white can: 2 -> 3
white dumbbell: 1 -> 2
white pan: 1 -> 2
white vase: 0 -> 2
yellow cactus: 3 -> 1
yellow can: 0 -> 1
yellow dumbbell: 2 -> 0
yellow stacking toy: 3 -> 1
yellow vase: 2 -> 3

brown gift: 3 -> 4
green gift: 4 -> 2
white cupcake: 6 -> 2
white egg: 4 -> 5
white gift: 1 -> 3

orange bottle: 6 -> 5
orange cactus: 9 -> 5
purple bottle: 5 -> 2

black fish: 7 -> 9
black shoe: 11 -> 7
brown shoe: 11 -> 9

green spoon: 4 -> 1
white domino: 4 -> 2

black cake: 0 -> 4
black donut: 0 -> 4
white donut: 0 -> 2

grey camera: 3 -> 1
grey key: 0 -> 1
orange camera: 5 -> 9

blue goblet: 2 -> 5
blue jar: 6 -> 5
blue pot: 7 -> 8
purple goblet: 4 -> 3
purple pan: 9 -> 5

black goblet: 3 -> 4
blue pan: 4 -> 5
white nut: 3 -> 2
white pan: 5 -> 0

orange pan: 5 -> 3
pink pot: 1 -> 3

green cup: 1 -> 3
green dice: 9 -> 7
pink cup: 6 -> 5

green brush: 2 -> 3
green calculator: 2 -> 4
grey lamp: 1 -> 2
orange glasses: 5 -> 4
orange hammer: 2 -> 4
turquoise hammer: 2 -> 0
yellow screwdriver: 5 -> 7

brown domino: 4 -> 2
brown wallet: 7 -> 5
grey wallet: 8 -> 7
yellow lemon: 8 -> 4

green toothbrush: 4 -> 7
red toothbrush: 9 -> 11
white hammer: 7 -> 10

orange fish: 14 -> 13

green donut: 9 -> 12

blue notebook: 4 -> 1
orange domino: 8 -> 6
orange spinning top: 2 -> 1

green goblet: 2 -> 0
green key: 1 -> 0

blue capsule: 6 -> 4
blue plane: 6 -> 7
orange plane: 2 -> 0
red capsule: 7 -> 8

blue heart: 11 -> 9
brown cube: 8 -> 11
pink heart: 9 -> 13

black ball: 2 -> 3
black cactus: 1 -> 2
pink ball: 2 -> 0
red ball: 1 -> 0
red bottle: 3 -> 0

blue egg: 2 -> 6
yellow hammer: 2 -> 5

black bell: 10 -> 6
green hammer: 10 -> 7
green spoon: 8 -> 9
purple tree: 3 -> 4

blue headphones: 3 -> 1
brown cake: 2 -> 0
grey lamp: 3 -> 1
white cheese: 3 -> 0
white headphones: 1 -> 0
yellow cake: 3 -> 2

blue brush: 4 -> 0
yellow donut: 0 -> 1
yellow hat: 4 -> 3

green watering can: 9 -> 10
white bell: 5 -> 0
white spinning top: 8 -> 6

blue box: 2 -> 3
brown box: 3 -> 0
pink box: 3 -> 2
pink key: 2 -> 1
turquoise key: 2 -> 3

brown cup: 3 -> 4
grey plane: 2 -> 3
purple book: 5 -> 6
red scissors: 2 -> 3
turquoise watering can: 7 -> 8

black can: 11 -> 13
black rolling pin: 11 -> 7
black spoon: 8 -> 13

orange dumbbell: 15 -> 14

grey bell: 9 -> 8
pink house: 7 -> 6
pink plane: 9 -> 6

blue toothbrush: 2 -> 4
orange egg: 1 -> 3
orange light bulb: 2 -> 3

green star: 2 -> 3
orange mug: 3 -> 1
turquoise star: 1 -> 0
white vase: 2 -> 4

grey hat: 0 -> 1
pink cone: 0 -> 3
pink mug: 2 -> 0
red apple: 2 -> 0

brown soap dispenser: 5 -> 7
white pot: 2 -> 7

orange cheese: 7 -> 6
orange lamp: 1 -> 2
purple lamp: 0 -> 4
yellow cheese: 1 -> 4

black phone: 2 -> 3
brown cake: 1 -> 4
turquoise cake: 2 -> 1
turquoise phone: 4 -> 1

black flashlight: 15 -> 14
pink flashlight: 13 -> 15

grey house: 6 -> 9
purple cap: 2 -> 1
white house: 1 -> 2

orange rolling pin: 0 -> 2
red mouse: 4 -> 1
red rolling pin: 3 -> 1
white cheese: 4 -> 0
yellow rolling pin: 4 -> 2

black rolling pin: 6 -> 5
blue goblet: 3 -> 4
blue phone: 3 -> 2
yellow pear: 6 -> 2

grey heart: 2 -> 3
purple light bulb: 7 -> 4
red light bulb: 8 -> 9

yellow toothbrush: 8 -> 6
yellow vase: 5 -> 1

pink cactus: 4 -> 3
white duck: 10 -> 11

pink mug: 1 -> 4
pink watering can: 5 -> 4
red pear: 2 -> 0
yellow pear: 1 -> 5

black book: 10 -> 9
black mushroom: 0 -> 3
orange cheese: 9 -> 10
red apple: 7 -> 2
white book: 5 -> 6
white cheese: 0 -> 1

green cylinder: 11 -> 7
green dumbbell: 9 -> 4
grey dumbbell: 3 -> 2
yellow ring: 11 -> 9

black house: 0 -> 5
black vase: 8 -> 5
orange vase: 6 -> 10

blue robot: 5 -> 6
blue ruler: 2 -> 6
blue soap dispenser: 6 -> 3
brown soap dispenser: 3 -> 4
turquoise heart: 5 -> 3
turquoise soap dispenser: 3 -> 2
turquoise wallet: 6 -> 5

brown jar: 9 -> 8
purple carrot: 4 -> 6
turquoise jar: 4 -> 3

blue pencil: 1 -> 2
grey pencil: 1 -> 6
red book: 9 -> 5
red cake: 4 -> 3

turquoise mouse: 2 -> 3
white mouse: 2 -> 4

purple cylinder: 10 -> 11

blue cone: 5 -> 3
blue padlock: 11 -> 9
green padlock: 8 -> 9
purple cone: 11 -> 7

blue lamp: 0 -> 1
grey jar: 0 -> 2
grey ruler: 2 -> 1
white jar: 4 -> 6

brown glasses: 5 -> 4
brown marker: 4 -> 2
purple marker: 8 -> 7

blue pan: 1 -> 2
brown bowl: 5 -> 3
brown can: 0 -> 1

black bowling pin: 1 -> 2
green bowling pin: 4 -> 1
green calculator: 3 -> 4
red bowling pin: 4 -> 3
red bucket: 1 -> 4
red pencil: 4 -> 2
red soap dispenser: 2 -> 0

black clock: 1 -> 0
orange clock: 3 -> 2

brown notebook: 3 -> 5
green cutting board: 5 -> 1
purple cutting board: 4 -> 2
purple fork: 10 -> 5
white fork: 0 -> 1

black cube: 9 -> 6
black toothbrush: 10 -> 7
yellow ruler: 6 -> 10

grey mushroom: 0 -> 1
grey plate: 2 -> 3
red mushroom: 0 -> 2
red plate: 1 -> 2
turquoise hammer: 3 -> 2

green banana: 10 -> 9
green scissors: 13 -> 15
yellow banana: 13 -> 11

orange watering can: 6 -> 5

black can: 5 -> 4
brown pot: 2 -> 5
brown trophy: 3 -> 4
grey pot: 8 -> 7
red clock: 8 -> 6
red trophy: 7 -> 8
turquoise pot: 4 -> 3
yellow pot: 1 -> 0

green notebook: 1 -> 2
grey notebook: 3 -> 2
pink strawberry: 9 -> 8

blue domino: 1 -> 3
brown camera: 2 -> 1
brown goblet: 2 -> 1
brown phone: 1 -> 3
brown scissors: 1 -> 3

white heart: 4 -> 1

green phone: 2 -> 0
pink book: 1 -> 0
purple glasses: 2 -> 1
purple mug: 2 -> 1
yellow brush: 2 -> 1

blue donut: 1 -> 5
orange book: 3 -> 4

TASK DETAILS: Give again, word for word, every line of the listing above from the one with "green cylinder: 11 -> 7" to the one with "black clock: 1 -> 0", both inclusive, and nothing beyond them.

EXPECTED OUTPUT:
green cylinder: 11 -> 7
green dumbbell: 9 -> 4
grey dumbbell: 3 -> 2
yellow ring: 11 -> 9

black house: 0 -> 5
black vase: 8 -> 5
orange vase: 6 -> 10

blue robot: 5 -> 6
blue ruler: 2 -> 6
blue soap dispenser: 6 -> 3
brown soap dispenser: 3 -> 4
turquoise heart: 5 -> 3
turquoise soap dispenser: 3 -> 2
turquoise wallet: 6 -> 5

brown jar: 9 -> 8
purple carrot: 4 -> 6
turquoise jar: 4 -> 3

blue pencil: 1 -> 2
grey pencil: 1 -> 6
red book: 9 -> 5
red cake: 4 -> 3

turquoise mouse: 2 -> 3
white mouse: 2 -> 4

purple cylinder: 10 -> 11

blue cone: 5 -> 3
blue padlock: 11 -> 9
green padlock: 8 -> 9
purple cone: 11 -> 7

blue lamp: 0 -> 1
grey jar: 0 -> 2
grey ruler: 2 -> 1
white jar: 4 -> 6

brown glasses: 5 -> 4
brown marker: 4 -> 2
purple marker: 8 -> 7

blue pan: 1 -> 2
brown bowl: 5 -> 3
brown can: 0 -> 1

black bowling pin: 1 -> 2
green bowling pin: 4 -> 1
green calculator: 3 -> 4
red bowling pin: 4 -> 3
red bucket: 1 -> 4
red pencil: 4 -> 2
red soap dispenser: 2 -> 0

black clock: 1 -> 0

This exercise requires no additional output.